▶ Task requirements: Would you return the lines from the one that contains "R1: 300 (LEDK, STAT) -> 330 (LEDK, STAT)" to the last line of the entries below, exactly and with nothing added?

[Version comparison data]
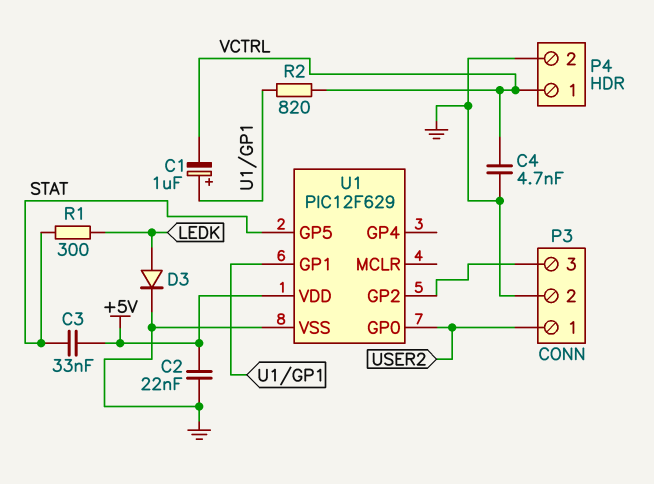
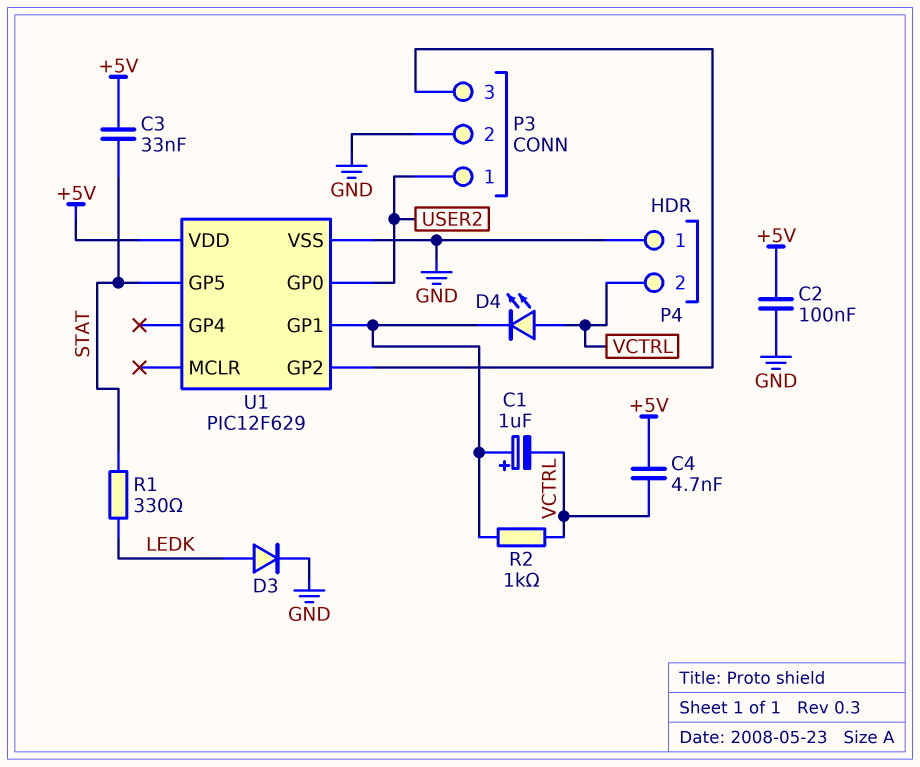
C2: 22nF (+5V, GND) -> 100nF (+5V, GND)
C4: 4.7nF (GND, VCTRL) -> 4.7nF (+5V, VCTRL)
D4: none -> LED (A VCTRL, K U1/GP1)
P4 pin 1: VCTRL -> GND
P4 pin 2: GND -> VCTRL
R1: 300 (LEDK, STAT) -> 330 (LEDK, STAT)
R2: 820 (U1/GP1, VCTRL) -> 1k (U1/GP1, VCTRL)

▶ Expected answer:
R1: 300 (LEDK, STAT) -> 330 (LEDK, STAT)
R2: 820 (U1/GP1, VCTRL) -> 1k (U1/GP1, VCTRL)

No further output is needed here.